(Beginning of RECORDS TO USE)

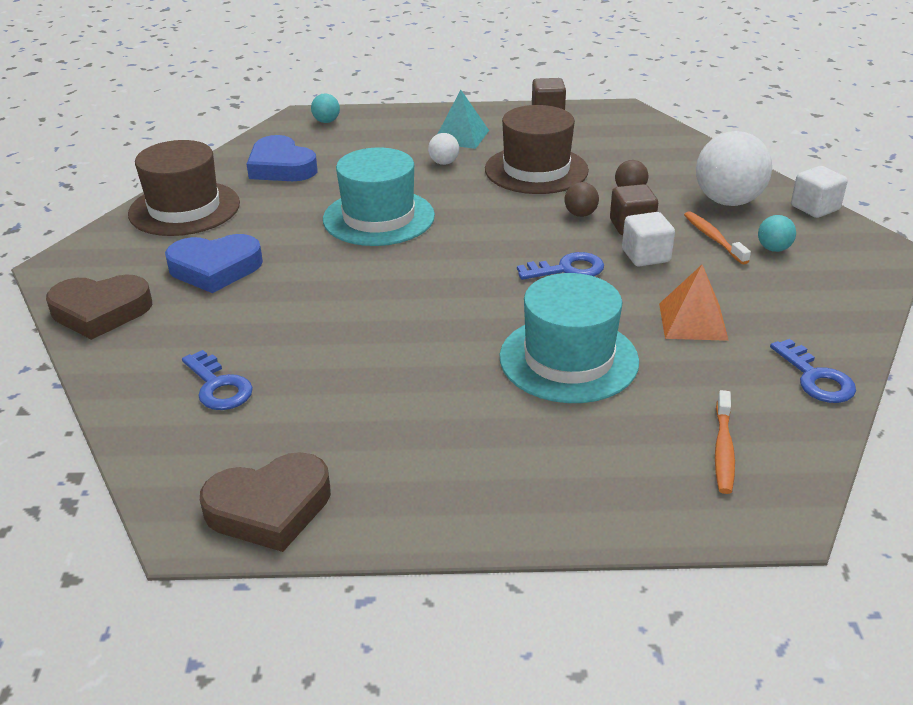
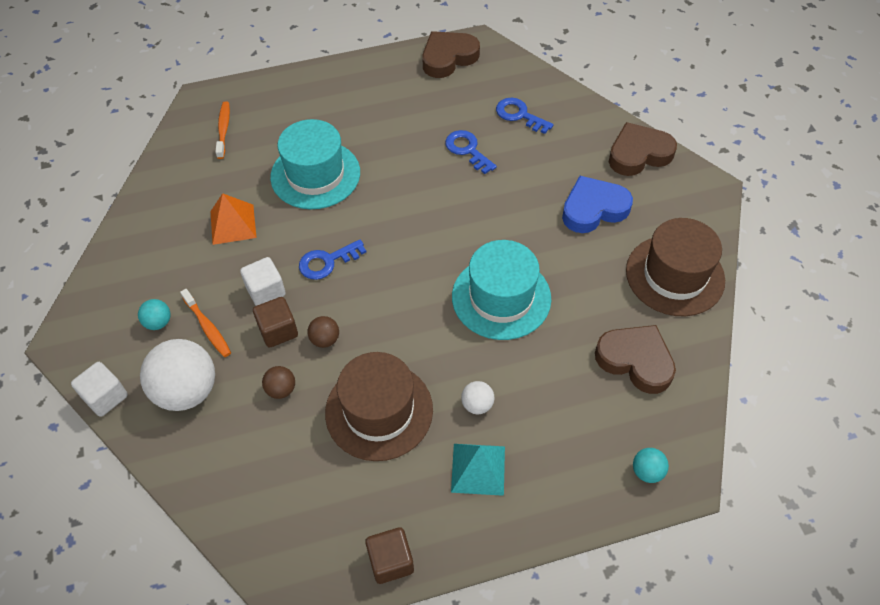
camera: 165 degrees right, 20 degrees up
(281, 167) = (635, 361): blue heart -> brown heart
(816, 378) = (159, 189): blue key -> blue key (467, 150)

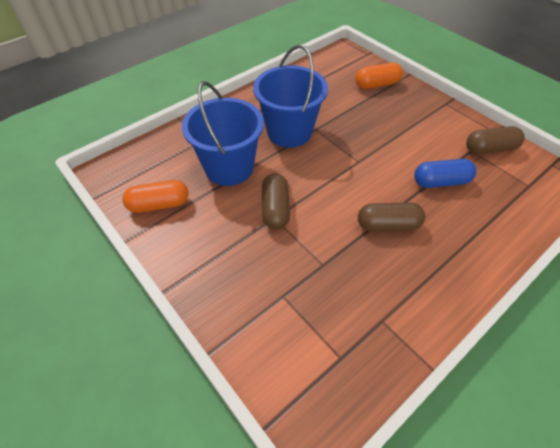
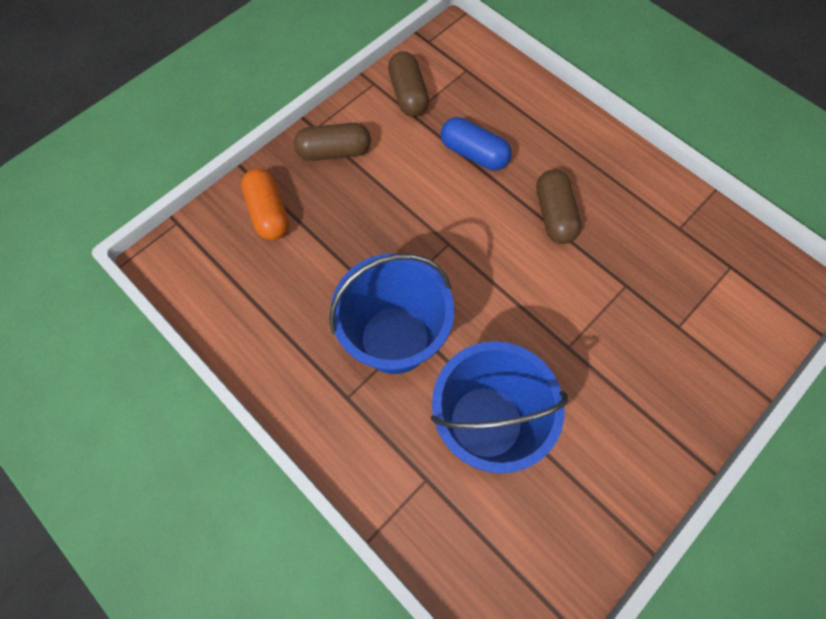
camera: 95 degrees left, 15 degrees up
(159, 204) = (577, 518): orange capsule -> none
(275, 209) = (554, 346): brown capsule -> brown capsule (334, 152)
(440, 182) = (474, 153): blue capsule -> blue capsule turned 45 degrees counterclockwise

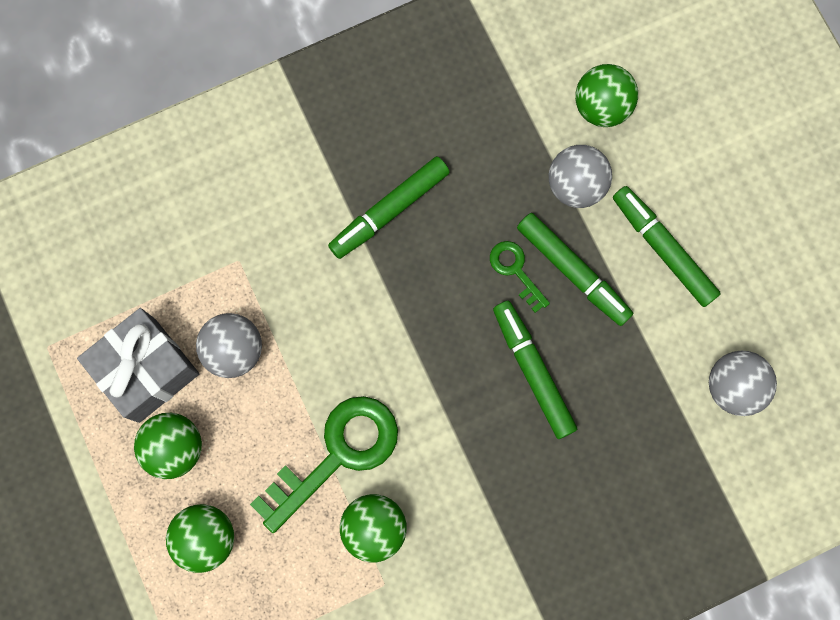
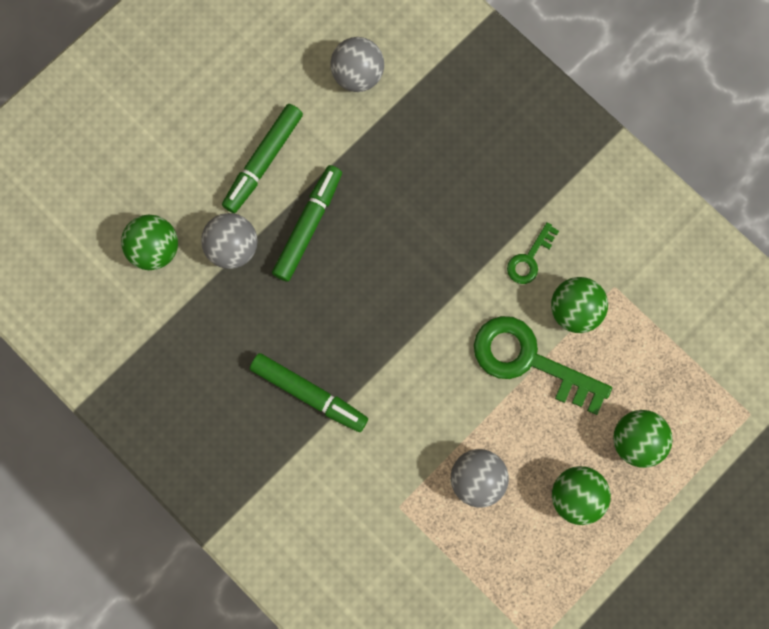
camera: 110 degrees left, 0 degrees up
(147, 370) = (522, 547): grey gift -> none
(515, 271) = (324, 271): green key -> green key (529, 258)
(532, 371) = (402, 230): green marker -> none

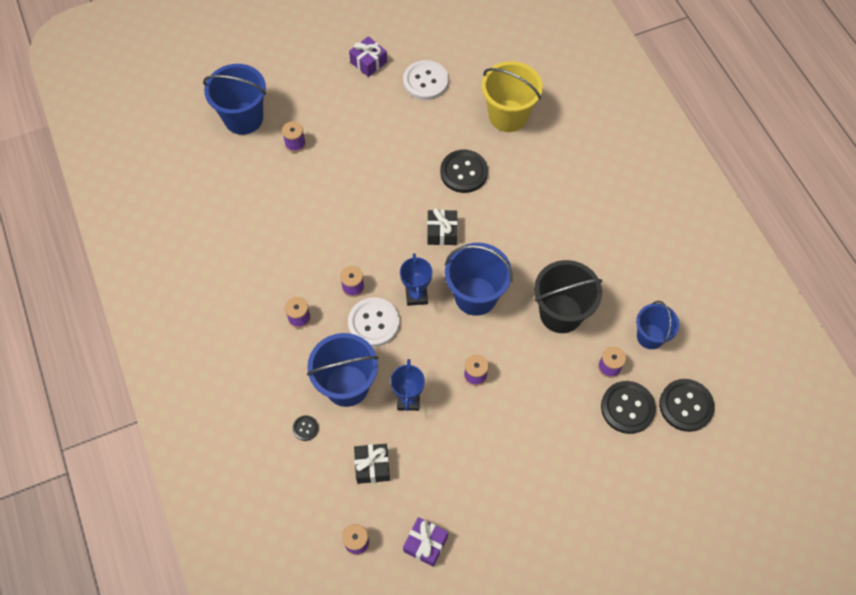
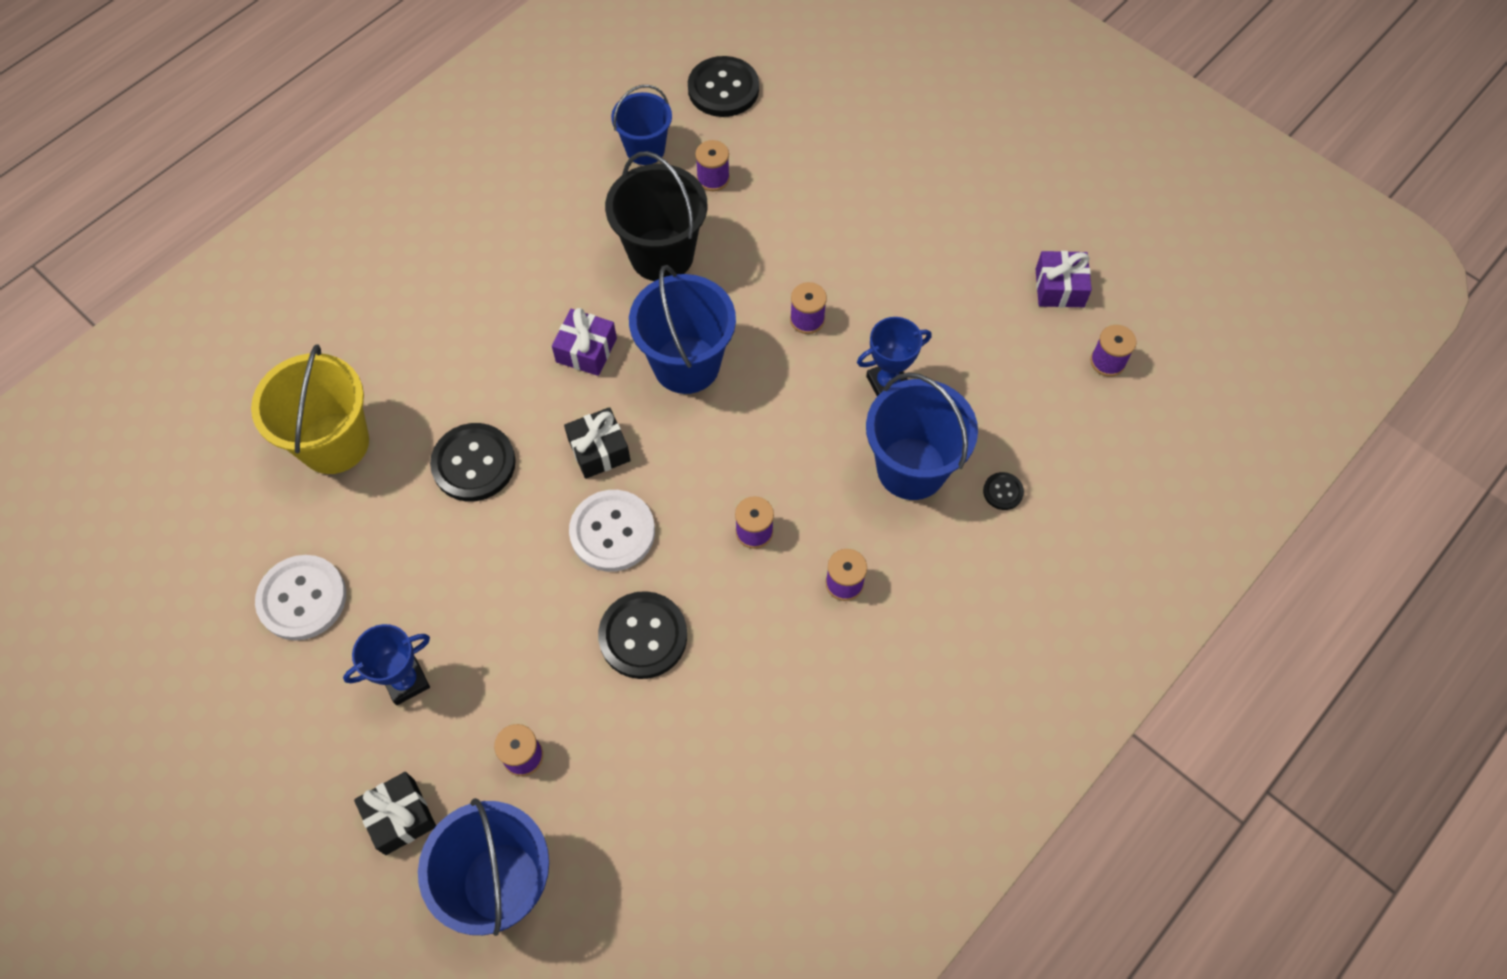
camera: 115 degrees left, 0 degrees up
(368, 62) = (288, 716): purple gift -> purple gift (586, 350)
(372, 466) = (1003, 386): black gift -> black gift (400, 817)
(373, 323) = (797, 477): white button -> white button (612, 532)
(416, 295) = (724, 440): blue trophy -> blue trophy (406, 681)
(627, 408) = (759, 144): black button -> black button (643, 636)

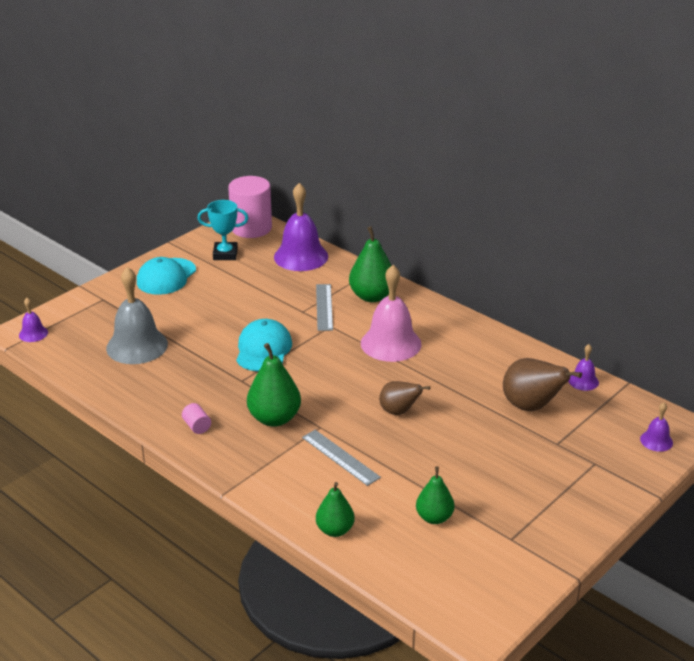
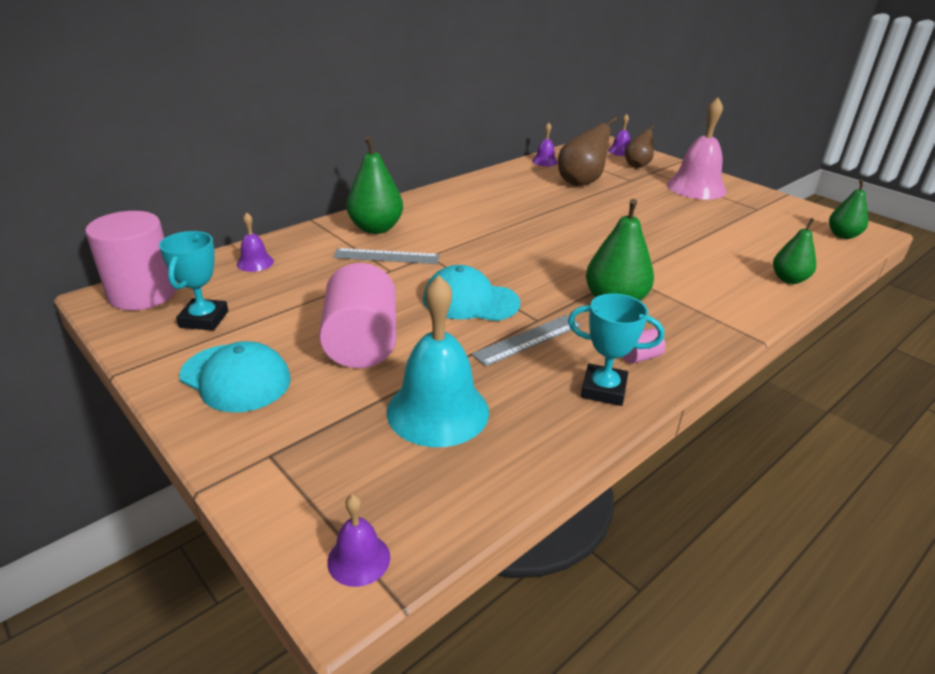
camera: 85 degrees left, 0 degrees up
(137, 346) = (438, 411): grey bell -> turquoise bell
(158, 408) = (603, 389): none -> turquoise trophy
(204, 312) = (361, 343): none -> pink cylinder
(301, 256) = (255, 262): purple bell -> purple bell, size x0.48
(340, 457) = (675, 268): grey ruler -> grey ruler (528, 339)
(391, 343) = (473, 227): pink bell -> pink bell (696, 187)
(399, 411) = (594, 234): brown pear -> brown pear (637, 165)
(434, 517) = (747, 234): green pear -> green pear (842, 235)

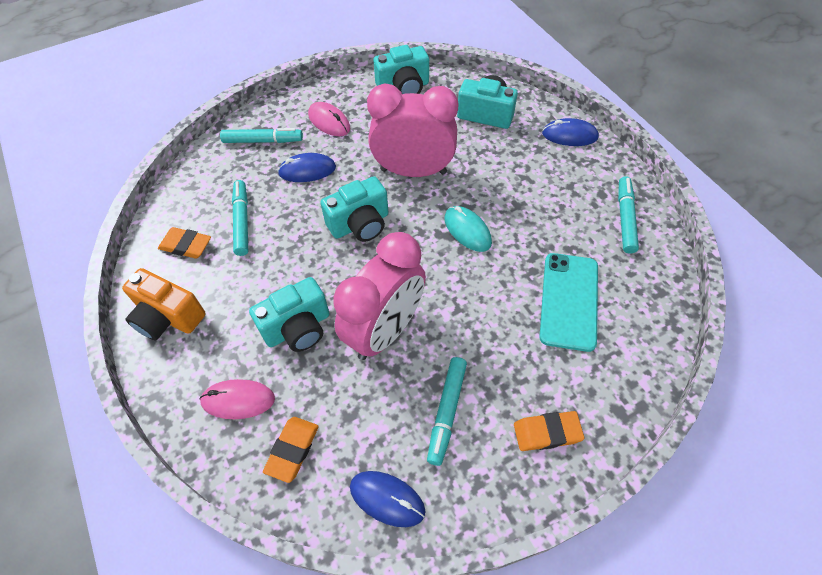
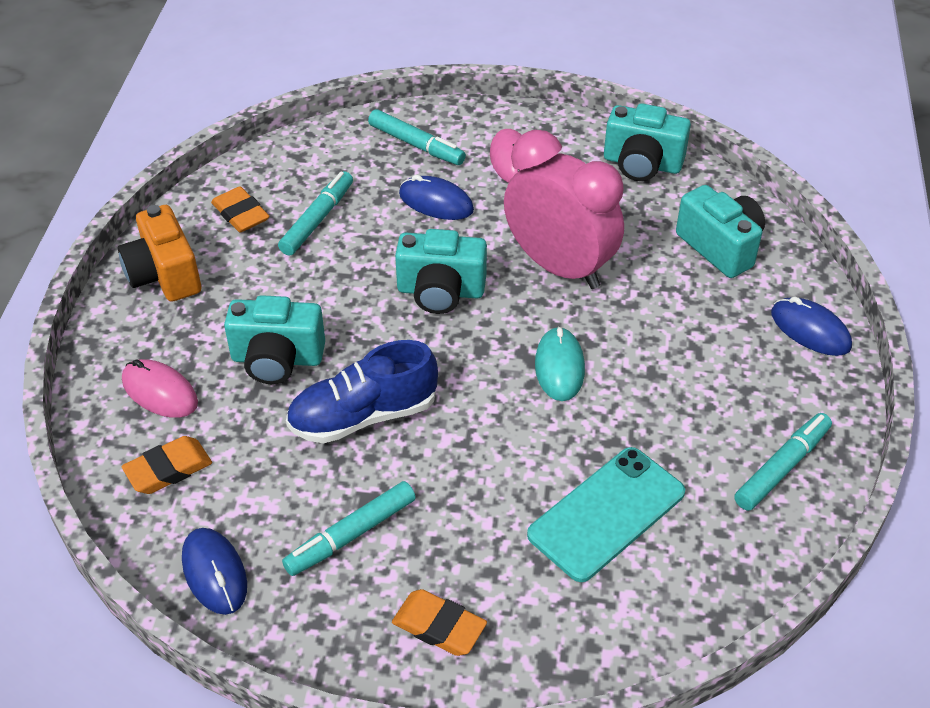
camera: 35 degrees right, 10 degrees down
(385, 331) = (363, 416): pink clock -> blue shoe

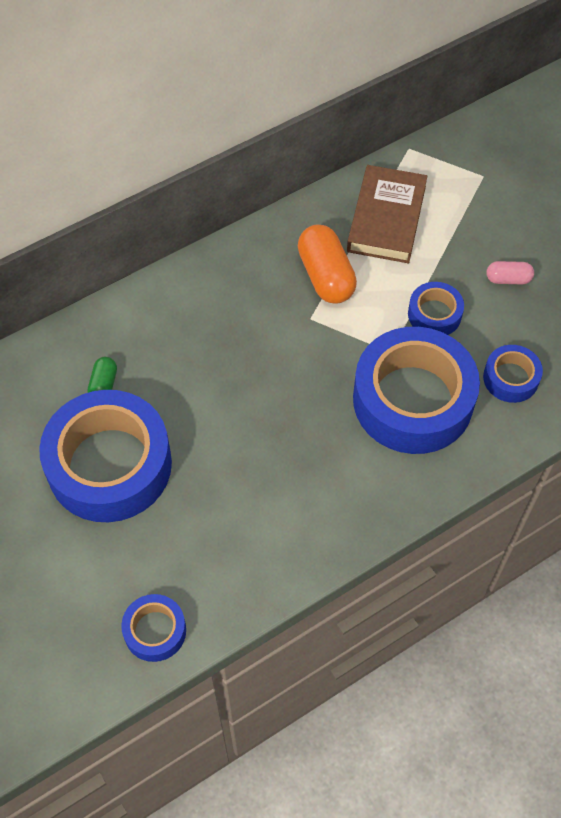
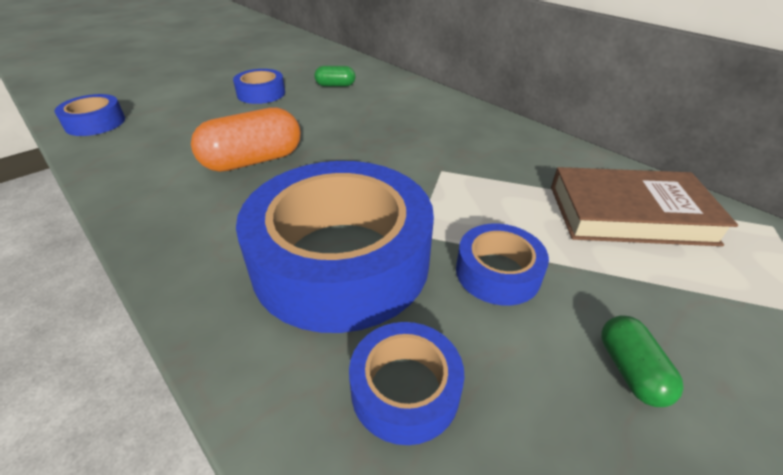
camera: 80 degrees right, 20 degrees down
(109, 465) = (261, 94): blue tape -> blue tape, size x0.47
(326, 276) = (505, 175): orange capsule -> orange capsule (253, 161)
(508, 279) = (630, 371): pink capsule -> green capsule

(End of RECORDS TO USE)

WORK ITEM
Transcribe every entry exactly, leaving out the pictures.

TASK OUTPUT
camera: 165 degrees right, 20 degrees up
(281, 167) = (635, 361): blue heart -> brown heart
(816, 378) = (159, 189): blue key -> blue key (467, 150)

camera: 95 degrees left, 15 degrees up
(159, 204) = (577, 518): orange capsule -> none
(275, 209) = (554, 346): brown capsule -> brown capsule (334, 152)
(440, 182) = (474, 153): blue capsule -> blue capsule turned 45 degrees counterclockwise

camera: 110 degrees left, 0 degrees up
(147, 370) = (522, 547): grey gift -> none
(515, 271) = (324, 271): green key -> green key (529, 258)
(532, 371) = (402, 230): green marker -> none

camera: 115 degrees left, 0 degrees up
(368, 62) = (288, 716): purple gift -> purple gift (586, 350)
(372, 466) = (1003, 386): black gift -> black gift (400, 817)
(373, 323) = (797, 477): white button -> white button (612, 532)
(416, 295) = (724, 440): blue trophy -> blue trophy (406, 681)
(627, 408) = (759, 144): black button -> black button (643, 636)

camera: 85 degrees left, 0 degrees up
(137, 346) = (438, 411): grey bell -> turquoise bell
(158, 408) = (603, 389): none -> turquoise trophy
(204, 312) = (361, 343): none -> pink cylinder
(301, 256) = (255, 262): purple bell -> purple bell, size x0.48
(340, 457) = (675, 268): grey ruler -> grey ruler (528, 339)
(391, 343) = (473, 227): pink bell -> pink bell (696, 187)
(399, 411) = (594, 234): brown pear -> brown pear (637, 165)
(434, 517) = (747, 234): green pear -> green pear (842, 235)

camera: 35 degrees right, 10 degrees down
(385, 331) = (363, 416): pink clock -> blue shoe

camera: 80 degrees right, 20 degrees down
(109, 465) = (261, 94): blue tape -> blue tape, size x0.47
(326, 276) = (505, 175): orange capsule -> orange capsule (253, 161)
(508, 279) = (630, 371): pink capsule -> green capsule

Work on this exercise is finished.